* Given entries *
"""
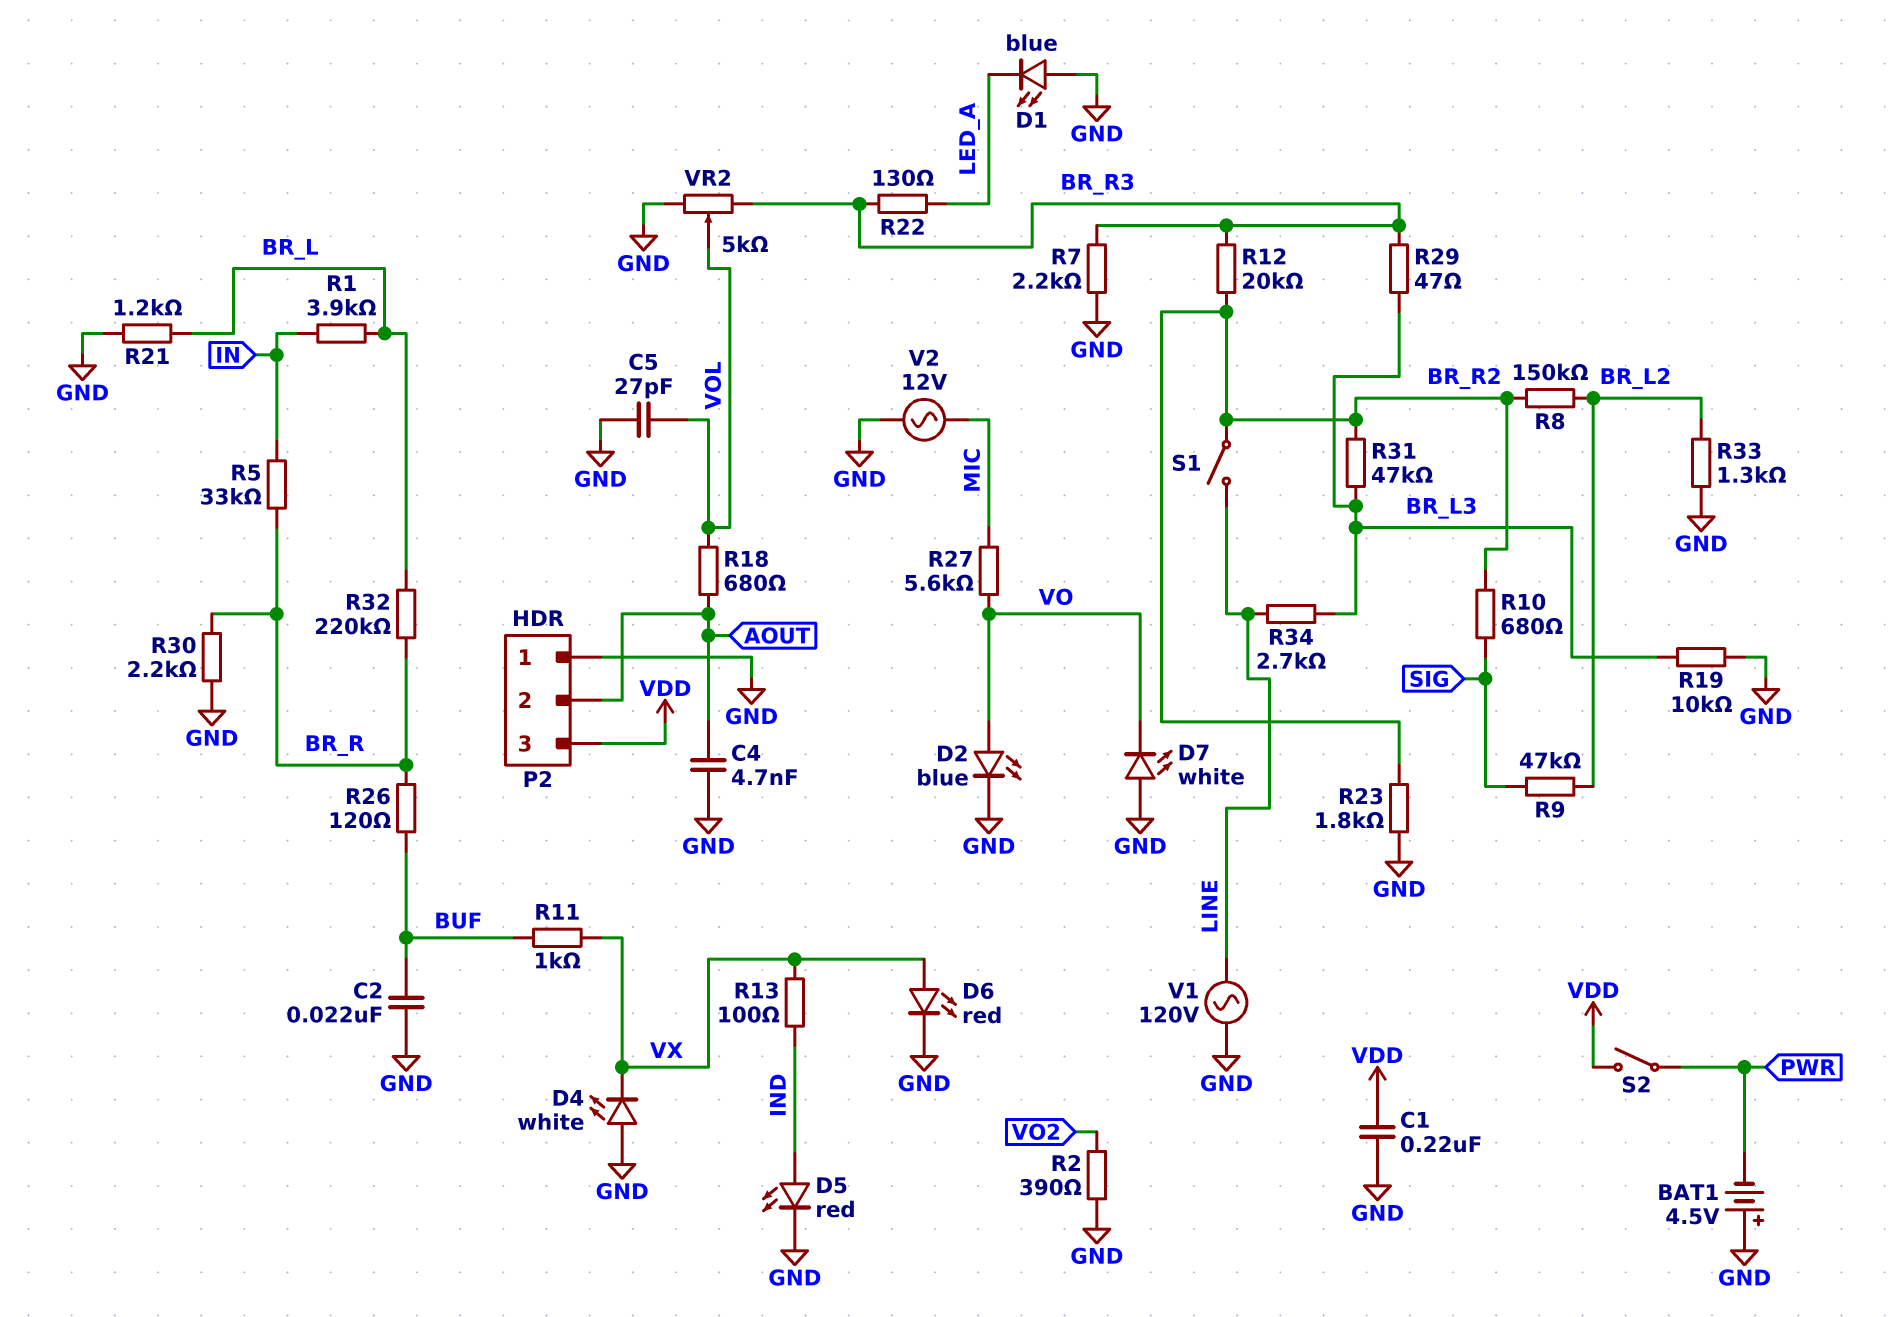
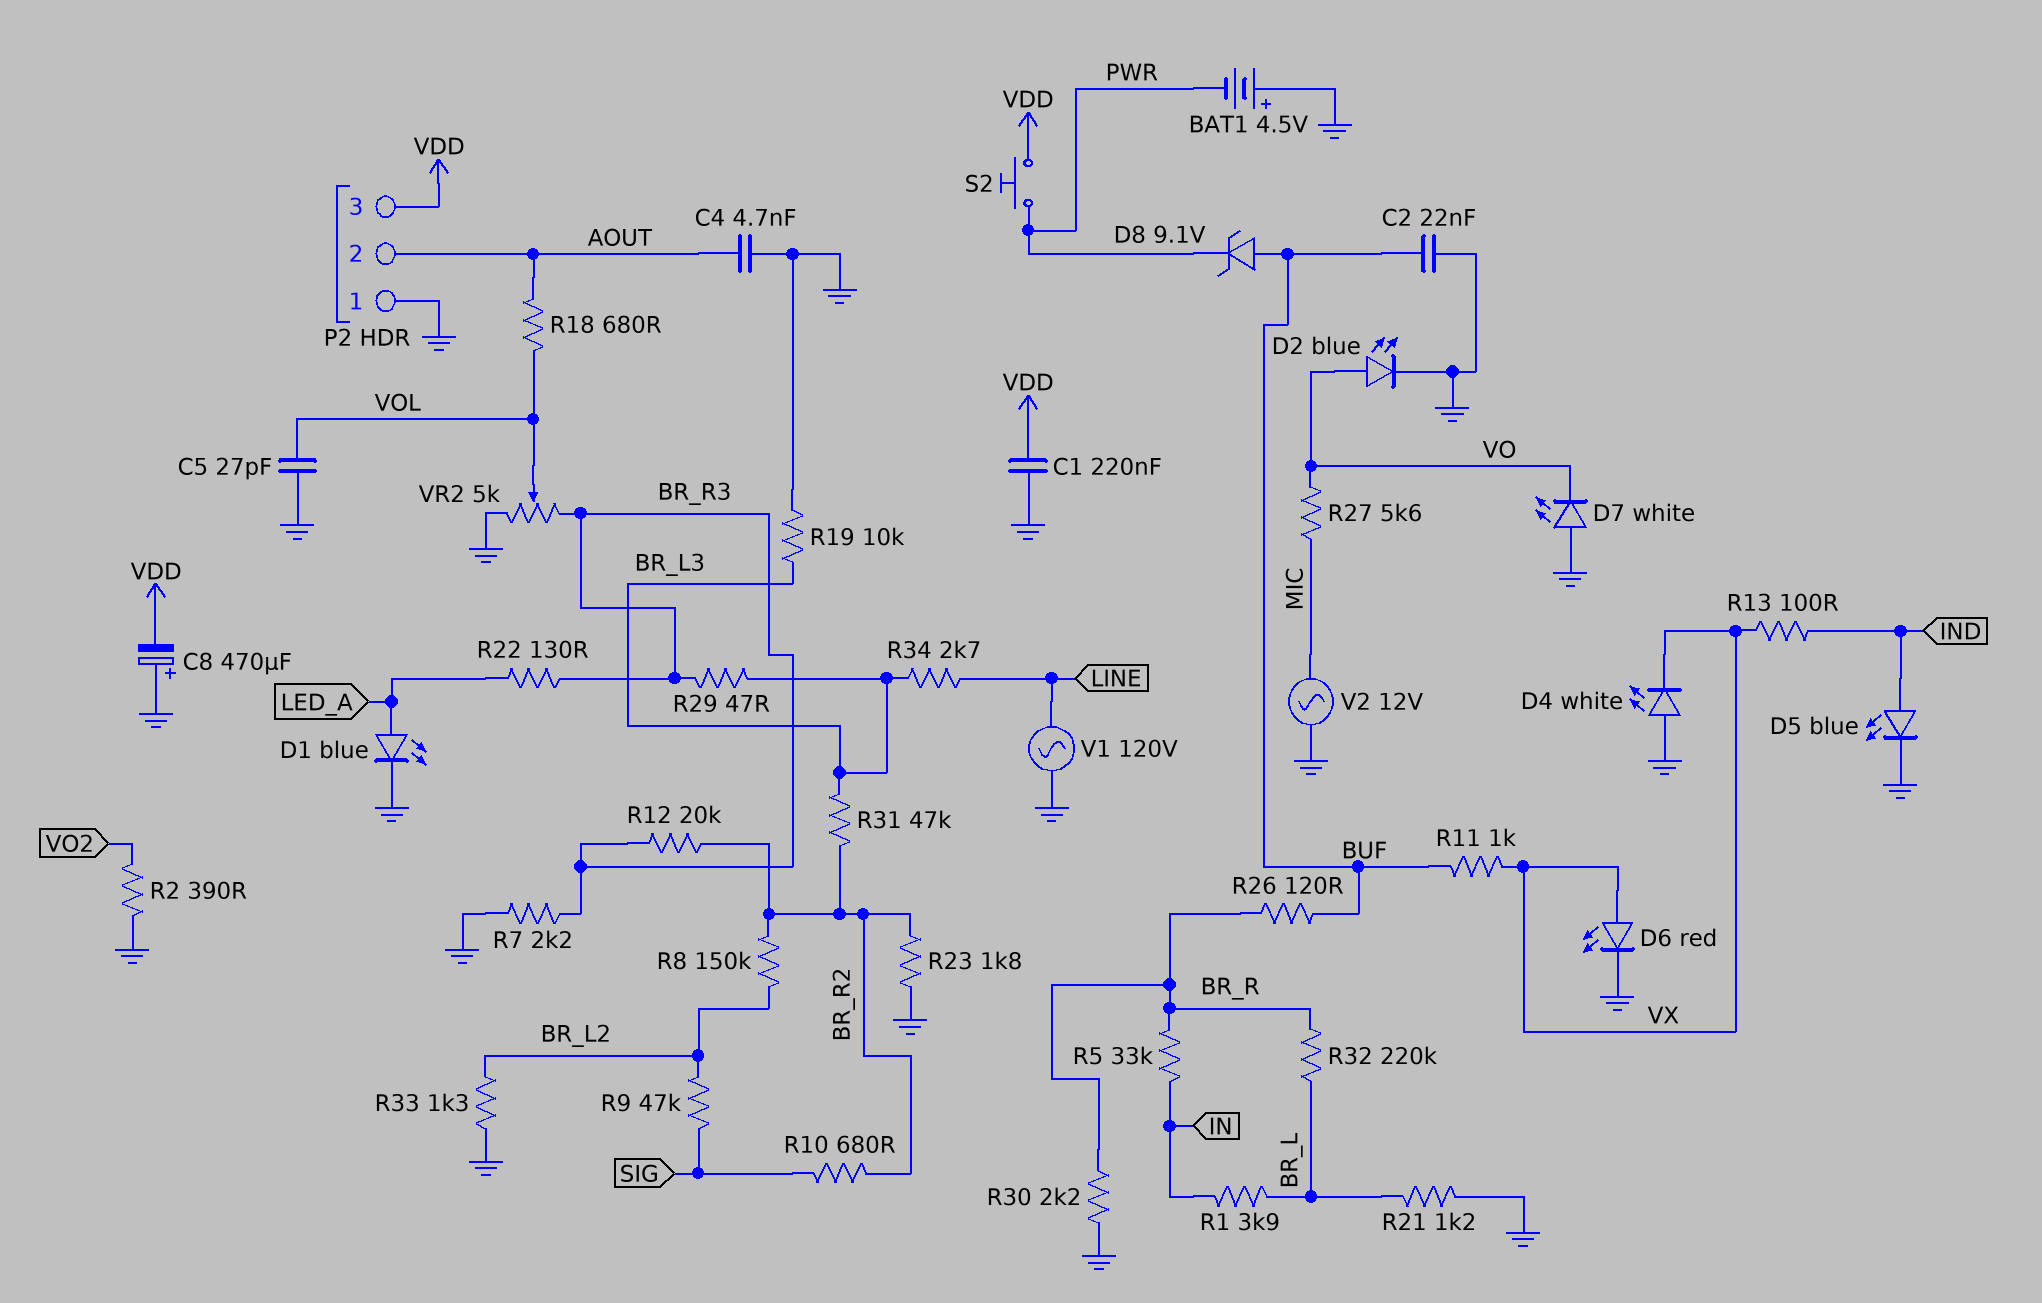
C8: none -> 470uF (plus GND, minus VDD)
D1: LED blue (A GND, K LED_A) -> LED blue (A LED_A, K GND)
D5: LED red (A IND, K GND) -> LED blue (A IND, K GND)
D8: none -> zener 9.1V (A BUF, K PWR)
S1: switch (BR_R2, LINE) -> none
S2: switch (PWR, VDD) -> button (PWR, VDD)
"""
"""
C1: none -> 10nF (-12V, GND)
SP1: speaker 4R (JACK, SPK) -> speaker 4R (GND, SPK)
"""
* Directions *
Copy the lines of the data above exactly as written, beginning with the line containing "C8: none -> 470uF (plus GND, minus VDD)" and ending with the line containing "S2: switch (PWR, VDD) -> button (PWR, VDD)", and leave out all other lines.

* Task solution *
C8: none -> 470uF (plus GND, minus VDD)
D1: LED blue (A GND, K LED_A) -> LED blue (A LED_A, K GND)
D5: LED red (A IND, K GND) -> LED blue (A IND, K GND)
D8: none -> zener 9.1V (A BUF, K PWR)
S1: switch (BR_R2, LINE) -> none
S2: switch (PWR, VDD) -> button (PWR, VDD)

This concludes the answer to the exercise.